[Records from a dataset]
● ● ● ● ●
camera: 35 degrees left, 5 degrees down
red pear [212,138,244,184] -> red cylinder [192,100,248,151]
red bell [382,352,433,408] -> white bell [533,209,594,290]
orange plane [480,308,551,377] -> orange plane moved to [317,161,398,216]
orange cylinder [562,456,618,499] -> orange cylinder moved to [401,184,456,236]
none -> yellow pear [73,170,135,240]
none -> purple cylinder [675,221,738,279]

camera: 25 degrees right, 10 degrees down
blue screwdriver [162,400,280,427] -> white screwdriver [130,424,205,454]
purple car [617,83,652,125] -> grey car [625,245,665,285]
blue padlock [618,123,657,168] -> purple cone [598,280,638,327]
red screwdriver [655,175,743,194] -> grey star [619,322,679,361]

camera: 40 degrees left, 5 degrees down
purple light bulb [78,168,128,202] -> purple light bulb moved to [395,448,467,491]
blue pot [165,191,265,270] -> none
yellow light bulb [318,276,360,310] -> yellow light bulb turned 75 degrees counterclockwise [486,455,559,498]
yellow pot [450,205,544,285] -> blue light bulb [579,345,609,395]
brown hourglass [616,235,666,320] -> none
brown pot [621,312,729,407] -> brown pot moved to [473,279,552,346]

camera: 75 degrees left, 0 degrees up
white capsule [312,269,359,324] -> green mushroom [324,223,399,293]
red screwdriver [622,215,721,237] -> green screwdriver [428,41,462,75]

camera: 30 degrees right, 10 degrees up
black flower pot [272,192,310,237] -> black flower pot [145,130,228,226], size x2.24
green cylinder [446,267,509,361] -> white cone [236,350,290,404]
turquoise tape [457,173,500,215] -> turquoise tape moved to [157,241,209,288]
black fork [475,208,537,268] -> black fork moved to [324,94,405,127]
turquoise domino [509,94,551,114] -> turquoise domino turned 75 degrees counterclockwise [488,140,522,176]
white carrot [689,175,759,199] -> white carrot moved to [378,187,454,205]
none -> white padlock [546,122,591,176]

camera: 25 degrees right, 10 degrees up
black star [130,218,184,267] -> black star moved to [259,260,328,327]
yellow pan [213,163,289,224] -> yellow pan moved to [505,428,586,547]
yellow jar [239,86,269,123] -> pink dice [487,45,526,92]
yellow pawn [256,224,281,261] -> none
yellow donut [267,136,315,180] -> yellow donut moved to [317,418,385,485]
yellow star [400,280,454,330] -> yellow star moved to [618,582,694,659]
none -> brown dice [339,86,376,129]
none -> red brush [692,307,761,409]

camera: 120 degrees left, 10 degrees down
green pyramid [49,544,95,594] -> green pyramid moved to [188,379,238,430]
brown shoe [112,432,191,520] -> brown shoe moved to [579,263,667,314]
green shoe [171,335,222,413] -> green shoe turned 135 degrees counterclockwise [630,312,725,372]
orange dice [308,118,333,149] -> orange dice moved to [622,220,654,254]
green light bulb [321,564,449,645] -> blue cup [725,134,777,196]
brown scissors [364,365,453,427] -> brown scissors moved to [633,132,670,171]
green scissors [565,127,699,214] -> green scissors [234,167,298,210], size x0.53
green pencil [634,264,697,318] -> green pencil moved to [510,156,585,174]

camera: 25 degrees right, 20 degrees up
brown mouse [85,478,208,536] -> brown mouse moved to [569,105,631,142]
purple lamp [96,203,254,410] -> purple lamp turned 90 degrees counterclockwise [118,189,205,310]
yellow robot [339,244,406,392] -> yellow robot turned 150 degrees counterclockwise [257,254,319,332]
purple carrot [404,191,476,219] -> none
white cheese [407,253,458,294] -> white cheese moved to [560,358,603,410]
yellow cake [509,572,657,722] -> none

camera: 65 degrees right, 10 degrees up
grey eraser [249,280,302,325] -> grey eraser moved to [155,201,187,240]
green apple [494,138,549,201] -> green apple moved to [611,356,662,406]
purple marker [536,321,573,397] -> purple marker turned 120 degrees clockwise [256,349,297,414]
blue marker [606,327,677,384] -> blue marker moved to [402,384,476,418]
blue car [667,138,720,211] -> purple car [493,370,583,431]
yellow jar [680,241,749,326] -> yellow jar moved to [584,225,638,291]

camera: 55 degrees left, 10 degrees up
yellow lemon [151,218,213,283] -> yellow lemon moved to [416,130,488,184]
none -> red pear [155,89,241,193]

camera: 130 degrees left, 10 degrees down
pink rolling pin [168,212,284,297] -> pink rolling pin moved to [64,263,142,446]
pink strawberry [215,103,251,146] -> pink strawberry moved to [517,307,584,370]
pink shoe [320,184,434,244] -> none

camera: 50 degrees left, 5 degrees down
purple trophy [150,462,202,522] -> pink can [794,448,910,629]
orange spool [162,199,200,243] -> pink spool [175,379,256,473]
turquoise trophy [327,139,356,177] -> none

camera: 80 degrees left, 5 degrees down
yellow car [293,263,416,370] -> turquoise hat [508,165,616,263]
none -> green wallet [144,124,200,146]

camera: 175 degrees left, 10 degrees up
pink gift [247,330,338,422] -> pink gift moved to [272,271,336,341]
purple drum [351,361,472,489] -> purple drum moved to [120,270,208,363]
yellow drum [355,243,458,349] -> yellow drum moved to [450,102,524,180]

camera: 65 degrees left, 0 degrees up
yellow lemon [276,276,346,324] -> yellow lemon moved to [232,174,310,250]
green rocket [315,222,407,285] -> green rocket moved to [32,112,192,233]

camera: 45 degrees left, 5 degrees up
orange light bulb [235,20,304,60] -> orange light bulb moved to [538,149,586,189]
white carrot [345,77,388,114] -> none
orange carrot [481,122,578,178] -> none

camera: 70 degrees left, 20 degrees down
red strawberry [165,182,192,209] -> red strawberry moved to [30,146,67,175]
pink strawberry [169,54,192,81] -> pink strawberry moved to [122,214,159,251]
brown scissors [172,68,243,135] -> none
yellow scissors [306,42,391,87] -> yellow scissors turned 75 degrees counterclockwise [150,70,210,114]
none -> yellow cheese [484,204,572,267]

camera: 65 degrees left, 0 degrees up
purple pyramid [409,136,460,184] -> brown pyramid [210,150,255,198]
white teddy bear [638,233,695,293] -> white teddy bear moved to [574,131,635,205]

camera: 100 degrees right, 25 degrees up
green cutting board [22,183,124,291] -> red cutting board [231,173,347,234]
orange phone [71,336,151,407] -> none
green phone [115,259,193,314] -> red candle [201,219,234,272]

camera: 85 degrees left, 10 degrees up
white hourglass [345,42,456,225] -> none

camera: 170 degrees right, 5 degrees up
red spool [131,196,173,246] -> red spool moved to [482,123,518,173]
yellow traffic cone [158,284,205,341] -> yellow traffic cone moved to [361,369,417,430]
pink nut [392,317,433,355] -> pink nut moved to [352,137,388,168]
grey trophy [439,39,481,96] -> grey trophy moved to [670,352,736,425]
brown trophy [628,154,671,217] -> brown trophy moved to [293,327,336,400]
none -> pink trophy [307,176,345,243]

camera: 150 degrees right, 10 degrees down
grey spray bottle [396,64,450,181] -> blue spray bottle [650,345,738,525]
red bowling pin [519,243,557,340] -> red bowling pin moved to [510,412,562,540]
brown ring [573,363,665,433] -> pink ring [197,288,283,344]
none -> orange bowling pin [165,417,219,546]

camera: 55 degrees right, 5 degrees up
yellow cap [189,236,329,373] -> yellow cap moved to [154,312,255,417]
● ● ● ● ●
## [TRY IT]
Look through the records and count each line that holds "star". Write only the total.

## [TASK SOLUTION]
3